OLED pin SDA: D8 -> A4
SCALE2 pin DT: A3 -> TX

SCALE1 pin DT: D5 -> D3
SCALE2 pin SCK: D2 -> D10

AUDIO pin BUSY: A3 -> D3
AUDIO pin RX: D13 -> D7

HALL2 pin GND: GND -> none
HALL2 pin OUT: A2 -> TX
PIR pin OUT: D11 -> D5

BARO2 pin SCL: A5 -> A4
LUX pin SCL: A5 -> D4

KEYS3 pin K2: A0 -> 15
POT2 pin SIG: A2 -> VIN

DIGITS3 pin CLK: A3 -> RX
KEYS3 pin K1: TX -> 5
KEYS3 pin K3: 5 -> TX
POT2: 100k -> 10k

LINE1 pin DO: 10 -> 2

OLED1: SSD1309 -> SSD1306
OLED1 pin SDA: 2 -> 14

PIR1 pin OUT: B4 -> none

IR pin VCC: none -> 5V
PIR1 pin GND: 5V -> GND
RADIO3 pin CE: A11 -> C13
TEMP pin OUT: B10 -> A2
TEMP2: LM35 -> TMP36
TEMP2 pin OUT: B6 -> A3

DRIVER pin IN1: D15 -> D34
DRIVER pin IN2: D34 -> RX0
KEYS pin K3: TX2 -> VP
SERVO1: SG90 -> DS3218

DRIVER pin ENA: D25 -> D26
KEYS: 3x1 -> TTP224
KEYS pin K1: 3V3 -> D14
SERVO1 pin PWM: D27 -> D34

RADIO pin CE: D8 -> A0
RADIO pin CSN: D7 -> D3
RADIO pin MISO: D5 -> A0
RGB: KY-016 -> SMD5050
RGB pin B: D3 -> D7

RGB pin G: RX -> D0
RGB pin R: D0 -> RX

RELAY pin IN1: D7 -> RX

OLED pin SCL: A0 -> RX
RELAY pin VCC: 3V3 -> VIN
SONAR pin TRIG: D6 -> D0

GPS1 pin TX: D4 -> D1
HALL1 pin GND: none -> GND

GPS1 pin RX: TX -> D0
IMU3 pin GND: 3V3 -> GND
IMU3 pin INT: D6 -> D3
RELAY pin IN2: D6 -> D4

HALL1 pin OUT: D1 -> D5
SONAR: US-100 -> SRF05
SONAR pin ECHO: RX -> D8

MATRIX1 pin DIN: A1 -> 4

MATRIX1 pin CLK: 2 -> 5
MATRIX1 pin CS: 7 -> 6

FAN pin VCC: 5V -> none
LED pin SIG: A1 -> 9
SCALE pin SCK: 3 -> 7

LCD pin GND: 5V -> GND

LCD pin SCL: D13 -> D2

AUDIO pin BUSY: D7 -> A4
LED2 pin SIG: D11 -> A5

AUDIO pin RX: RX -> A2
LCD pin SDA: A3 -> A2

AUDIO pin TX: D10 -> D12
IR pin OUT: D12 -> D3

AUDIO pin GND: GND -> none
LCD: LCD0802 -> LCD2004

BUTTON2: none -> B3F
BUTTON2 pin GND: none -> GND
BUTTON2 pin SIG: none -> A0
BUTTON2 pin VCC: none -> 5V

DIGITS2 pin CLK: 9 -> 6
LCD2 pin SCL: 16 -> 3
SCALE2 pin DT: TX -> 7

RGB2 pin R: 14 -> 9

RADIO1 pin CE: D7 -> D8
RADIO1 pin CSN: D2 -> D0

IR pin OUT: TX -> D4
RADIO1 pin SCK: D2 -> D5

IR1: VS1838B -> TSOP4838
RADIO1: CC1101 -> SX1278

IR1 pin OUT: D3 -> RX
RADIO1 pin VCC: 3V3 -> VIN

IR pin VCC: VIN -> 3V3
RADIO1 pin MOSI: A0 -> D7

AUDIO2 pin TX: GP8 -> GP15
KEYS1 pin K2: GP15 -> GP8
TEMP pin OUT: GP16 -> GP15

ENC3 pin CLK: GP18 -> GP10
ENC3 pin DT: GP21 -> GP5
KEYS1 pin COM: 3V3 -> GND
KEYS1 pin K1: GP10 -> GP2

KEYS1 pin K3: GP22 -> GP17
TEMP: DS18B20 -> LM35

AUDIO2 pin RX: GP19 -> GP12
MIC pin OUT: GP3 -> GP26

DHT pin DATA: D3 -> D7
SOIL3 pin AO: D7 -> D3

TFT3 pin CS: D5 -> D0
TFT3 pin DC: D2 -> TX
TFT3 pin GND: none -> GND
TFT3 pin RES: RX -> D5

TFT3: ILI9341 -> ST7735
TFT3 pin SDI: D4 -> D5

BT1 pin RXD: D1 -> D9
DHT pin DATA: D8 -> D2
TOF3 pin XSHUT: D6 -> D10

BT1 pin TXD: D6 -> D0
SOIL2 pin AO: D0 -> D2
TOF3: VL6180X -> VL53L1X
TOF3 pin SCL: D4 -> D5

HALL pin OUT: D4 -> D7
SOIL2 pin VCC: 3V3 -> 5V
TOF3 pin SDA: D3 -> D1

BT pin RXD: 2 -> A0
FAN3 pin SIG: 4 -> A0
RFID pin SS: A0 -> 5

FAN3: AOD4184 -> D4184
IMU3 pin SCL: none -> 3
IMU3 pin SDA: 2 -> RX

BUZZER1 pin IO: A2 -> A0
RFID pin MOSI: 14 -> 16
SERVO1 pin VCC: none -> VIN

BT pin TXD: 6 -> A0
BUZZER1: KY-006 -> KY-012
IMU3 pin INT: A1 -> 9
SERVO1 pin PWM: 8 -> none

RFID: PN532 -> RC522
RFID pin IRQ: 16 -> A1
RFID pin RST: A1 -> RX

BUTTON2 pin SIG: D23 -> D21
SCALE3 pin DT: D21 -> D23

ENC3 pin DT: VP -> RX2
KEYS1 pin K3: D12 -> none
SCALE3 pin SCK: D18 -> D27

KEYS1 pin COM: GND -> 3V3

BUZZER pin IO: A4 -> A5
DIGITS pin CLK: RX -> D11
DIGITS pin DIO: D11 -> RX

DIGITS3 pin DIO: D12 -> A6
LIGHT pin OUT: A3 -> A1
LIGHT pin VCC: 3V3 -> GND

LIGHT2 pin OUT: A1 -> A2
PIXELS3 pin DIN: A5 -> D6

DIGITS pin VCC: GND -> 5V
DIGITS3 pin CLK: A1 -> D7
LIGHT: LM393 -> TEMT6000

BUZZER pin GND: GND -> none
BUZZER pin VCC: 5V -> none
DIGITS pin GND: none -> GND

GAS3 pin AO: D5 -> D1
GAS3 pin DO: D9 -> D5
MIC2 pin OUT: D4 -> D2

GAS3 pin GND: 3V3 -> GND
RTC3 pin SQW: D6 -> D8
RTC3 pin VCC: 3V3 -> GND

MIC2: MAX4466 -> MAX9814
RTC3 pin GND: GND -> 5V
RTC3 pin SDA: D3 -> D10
──────────────────────────────
Instructions to follow
Repeat nothing before the line containing "ENC3 pin DT: VP -> RX2"; repeat that line and every later line of the listing exactly.

Expected answer
ENC3 pin DT: VP -> RX2
KEYS1 pin K3: D12 -> none
SCALE3 pin SCK: D18 -> D27

KEYS1 pin COM: GND -> 3V3

BUZZER pin IO: A4 -> A5
DIGITS pin CLK: RX -> D11
DIGITS pin DIO: D11 -> RX

DIGITS3 pin DIO: D12 -> A6
LIGHT pin OUT: A3 -> A1
LIGHT pin VCC: 3V3 -> GND

LIGHT2 pin OUT: A1 -> A2
PIXELS3 pin DIN: A5 -> D6

DIGITS pin VCC: GND -> 5V
DIGITS3 pin CLK: A1 -> D7
LIGHT: LM393 -> TEMT6000

BUZZER pin GND: GND -> none
BUZZER pin VCC: 5V -> none
DIGITS pin GND: none -> GND

GAS3 pin AO: D5 -> D1
GAS3 pin DO: D9 -> D5
MIC2 pin OUT: D4 -> D2

GAS3 pin GND: 3V3 -> GND
RTC3 pin SQW: D6 -> D8
RTC3 pin VCC: 3V3 -> GND

MIC2: MAX4466 -> MAX9814
RTC3 pin GND: GND -> 5V
RTC3 pin SDA: D3 -> D10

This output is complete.